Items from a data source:
....................
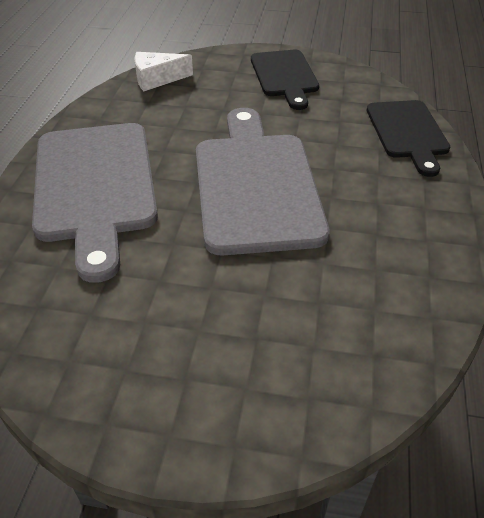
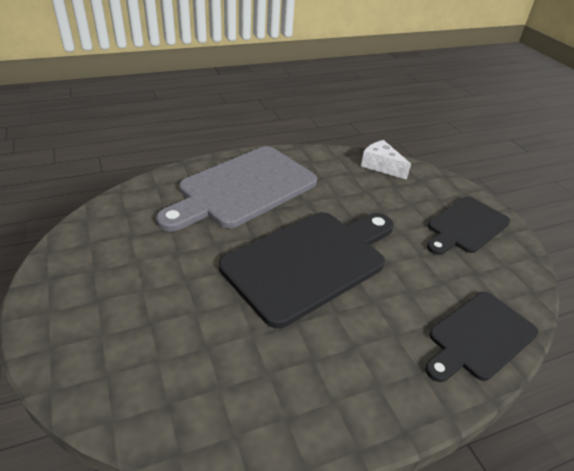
camera: 55 degrees right, 5 degrees down
grey cutting board [196,108,330,255] -> black cutting board [219,212,394,328]

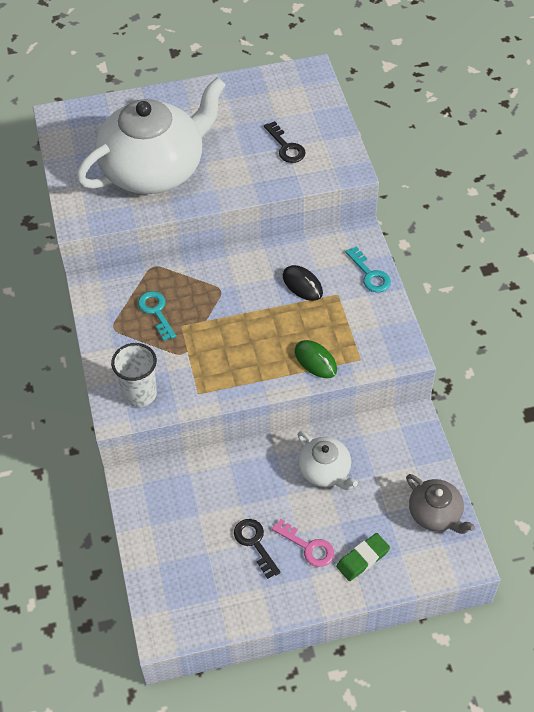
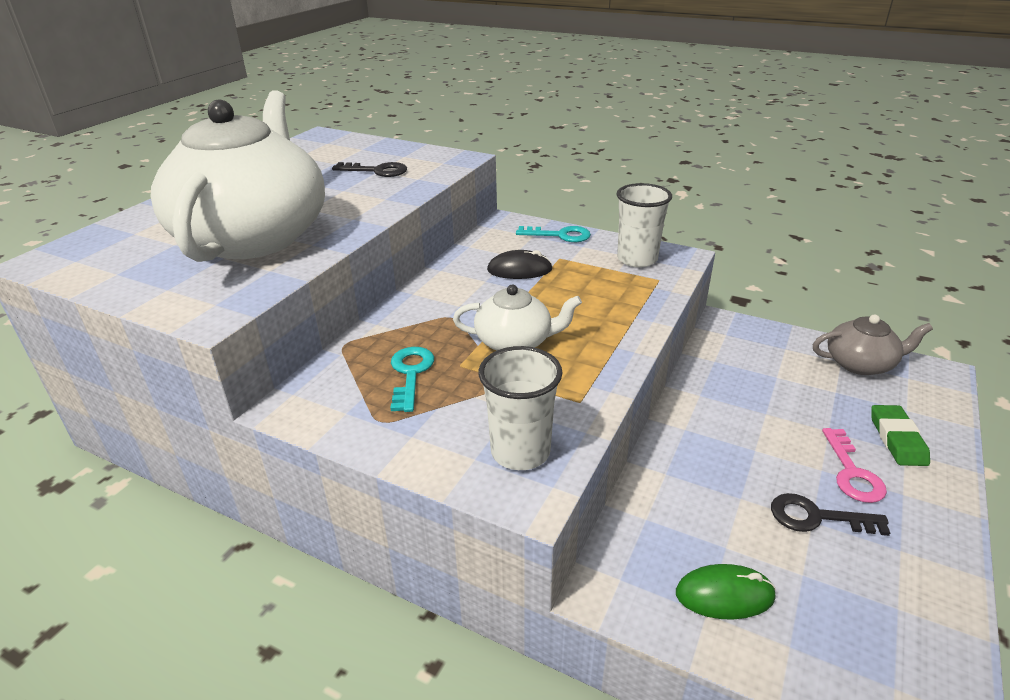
camera: 50 degrees left, 20 degrees down
turquoise key [138,291,176,341] -> turquoise key turned 75 degrees clockwise [391,347,434,412]
pink key [272,519,334,567] -> pink key turned 105 degrees clockwise [822,428,887,503]
green mouse [295,340,337,378] -> green mouse moved to [676,564,776,620]
white teapot [298,431,358,490] -> white teapot moved to [453,285,582,351]
none -> white cup [617,183,672,267]

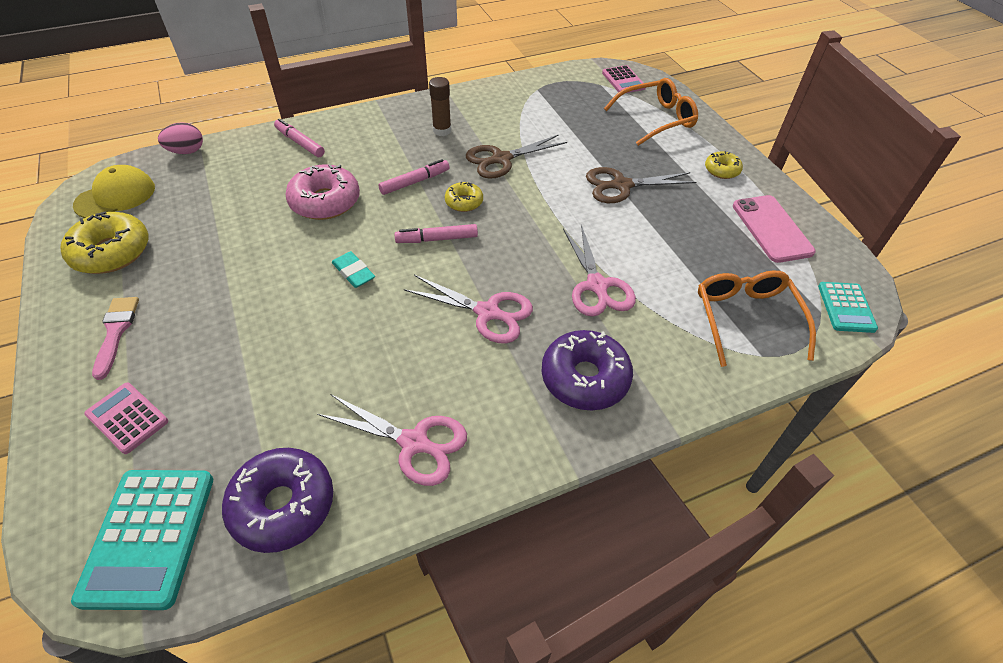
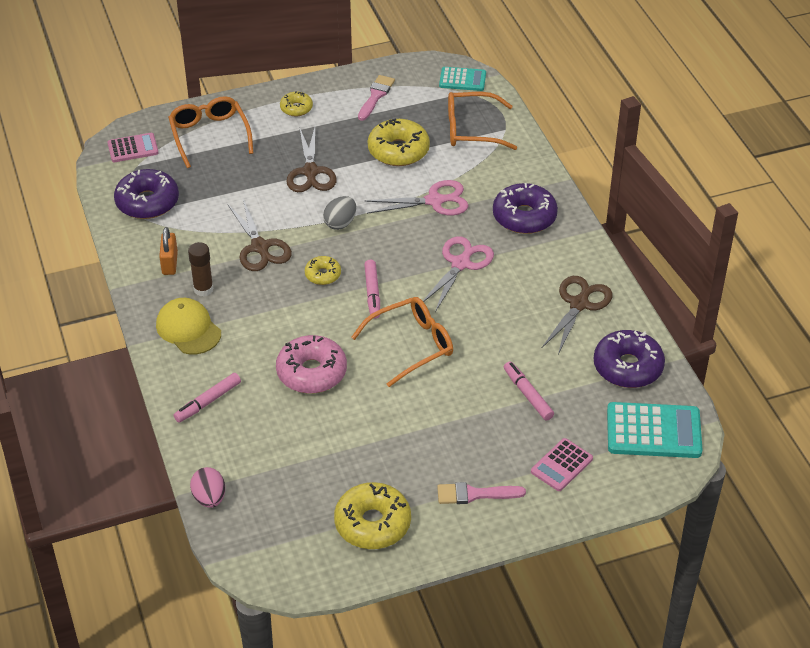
camera: 85 degrees left, 5 degrees down
yellow cap [73,165,155,218] -> yellow cap moved to [156,298,221,355]
pink scissors [317,394,467,486] -> brown scissors [542,276,612,355]
turquoise eraser [332,251,375,288] -> orange glasses [351,297,453,387]
pink marker [379,159,450,195] -> pink marker moved to [504,361,554,420]
pink phone [733,195,816,263] -> pink brush [358,75,395,121]
none -> purple donut [114,169,179,219]
none -> orange padlock [159,227,178,275]
none -> grey egg [323,196,356,230]
none -> yellow donut [368,118,430,166]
....................
__EXERCISE AIM__: Copy out every line of the data that includes the word "camera".

__WRITTEN RESPONSE__:
camera: 55 degrees right, 5 degrees down
camera: 50 degrees left, 20 degrees down
camera: 85 degrees left, 5 degrees down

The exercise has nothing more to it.